PROVIDED RECORDS:
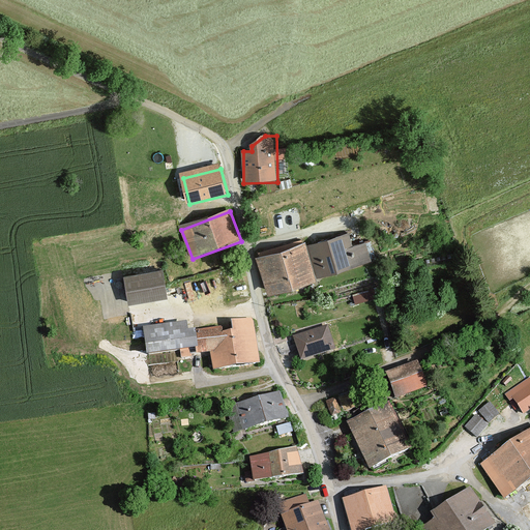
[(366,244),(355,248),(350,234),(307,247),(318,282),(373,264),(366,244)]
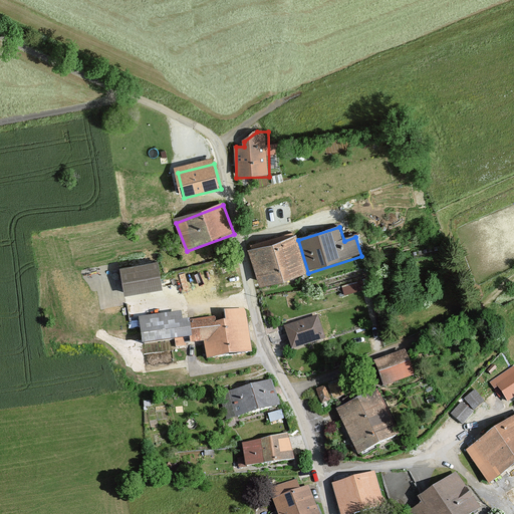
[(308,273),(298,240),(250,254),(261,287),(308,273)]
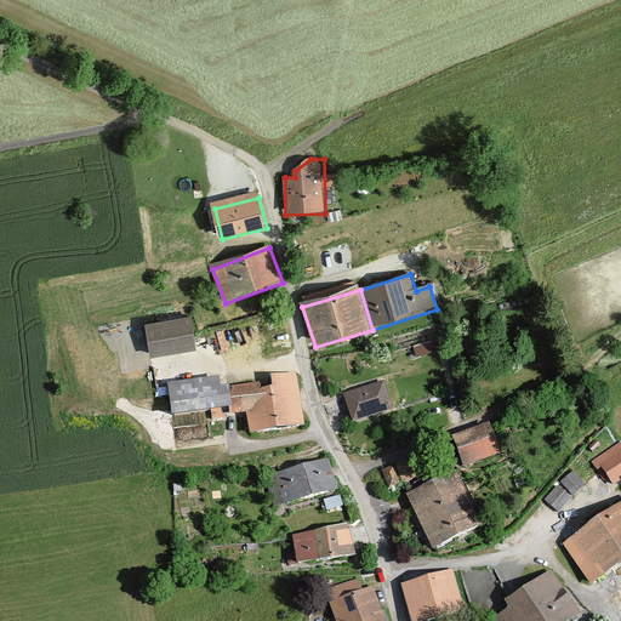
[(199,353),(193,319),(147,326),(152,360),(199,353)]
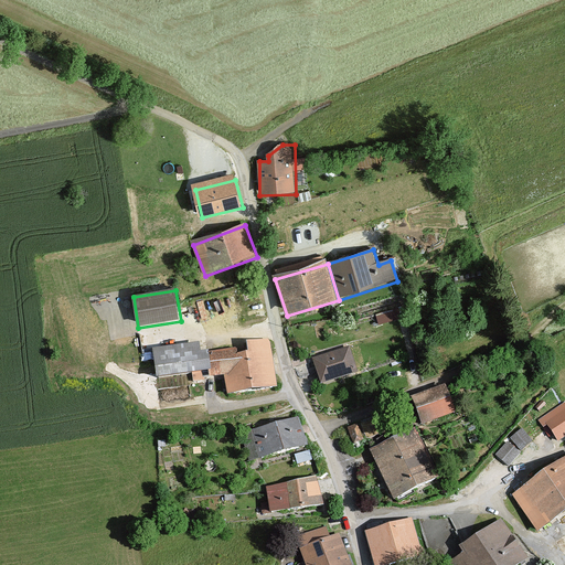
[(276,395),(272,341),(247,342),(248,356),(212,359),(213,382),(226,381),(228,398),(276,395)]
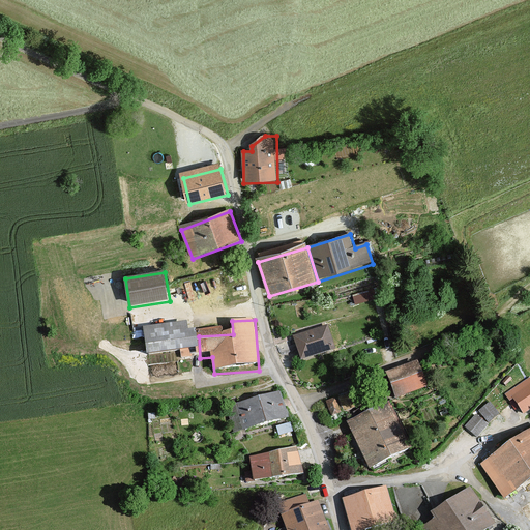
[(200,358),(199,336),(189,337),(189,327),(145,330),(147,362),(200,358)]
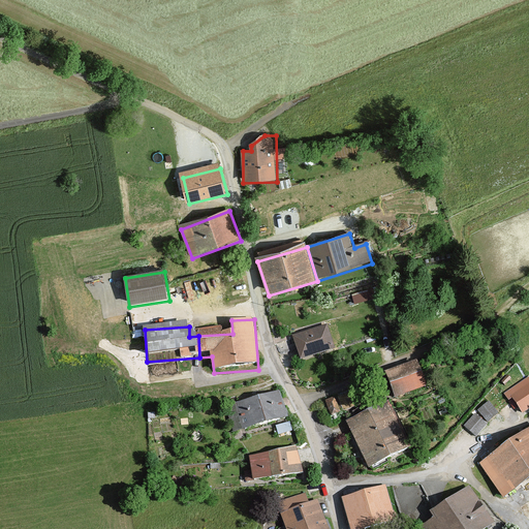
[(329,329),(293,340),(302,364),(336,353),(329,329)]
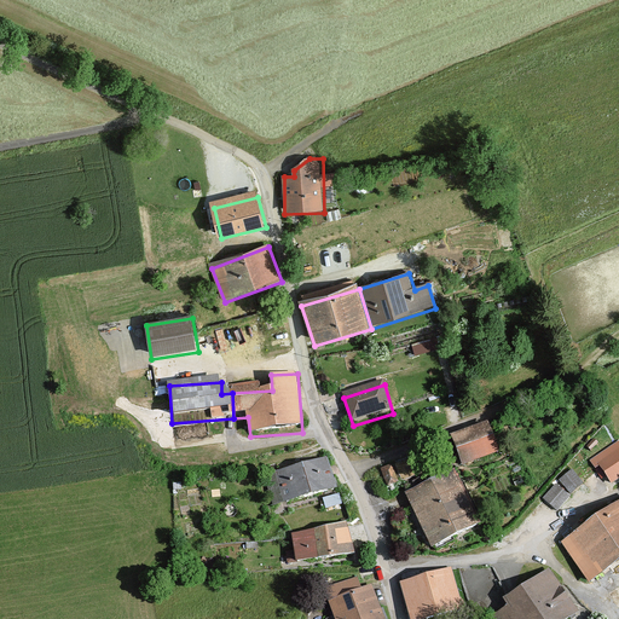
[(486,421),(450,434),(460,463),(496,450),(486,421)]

...

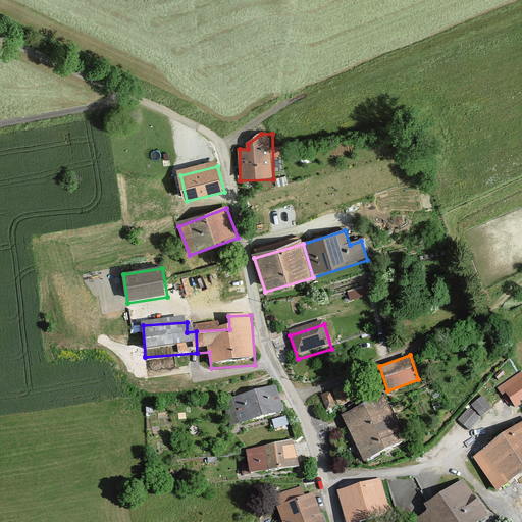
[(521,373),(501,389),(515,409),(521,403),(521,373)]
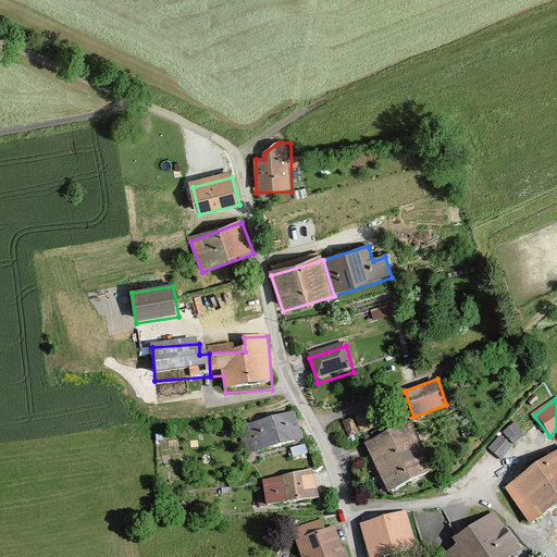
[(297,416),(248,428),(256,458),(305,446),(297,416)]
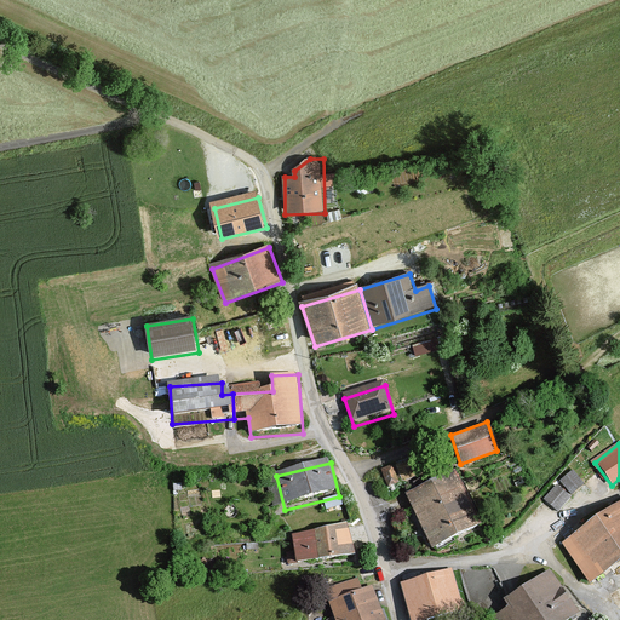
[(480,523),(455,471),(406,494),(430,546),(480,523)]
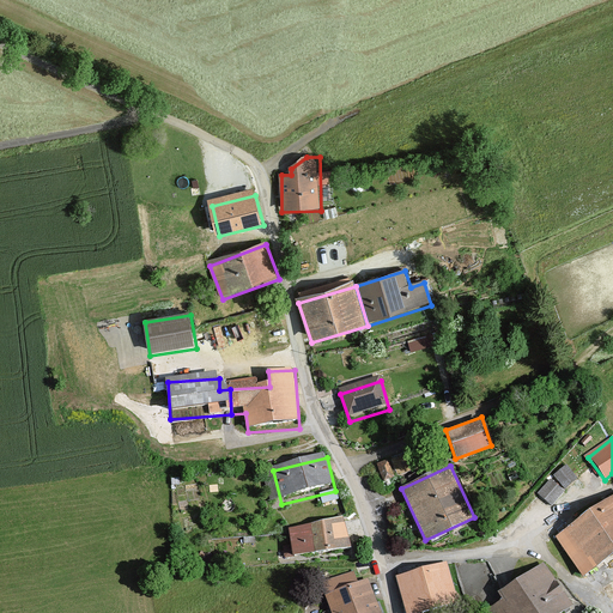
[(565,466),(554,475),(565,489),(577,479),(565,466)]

TASK PROMPT: Exactly the lines above, from the one containing "[(521,373),(501,389),(515,409),(521,403),(521,373)]" down to the one containing "[(565,466),(554,475),(565,489),(577,479),(565,466)]", are to be repeated, including both ends. Pictures are not part of the copy.

OUTPUT OF THE EXERCISE:
[(521,373),(501,389),(515,409),(521,403),(521,373)]
[(297,416),(248,428),(256,458),(305,446),(297,416)]
[(480,523),(455,471),(406,494),(430,546),(480,523)]
[(565,466),(554,475),(565,489),(577,479),(565,466)]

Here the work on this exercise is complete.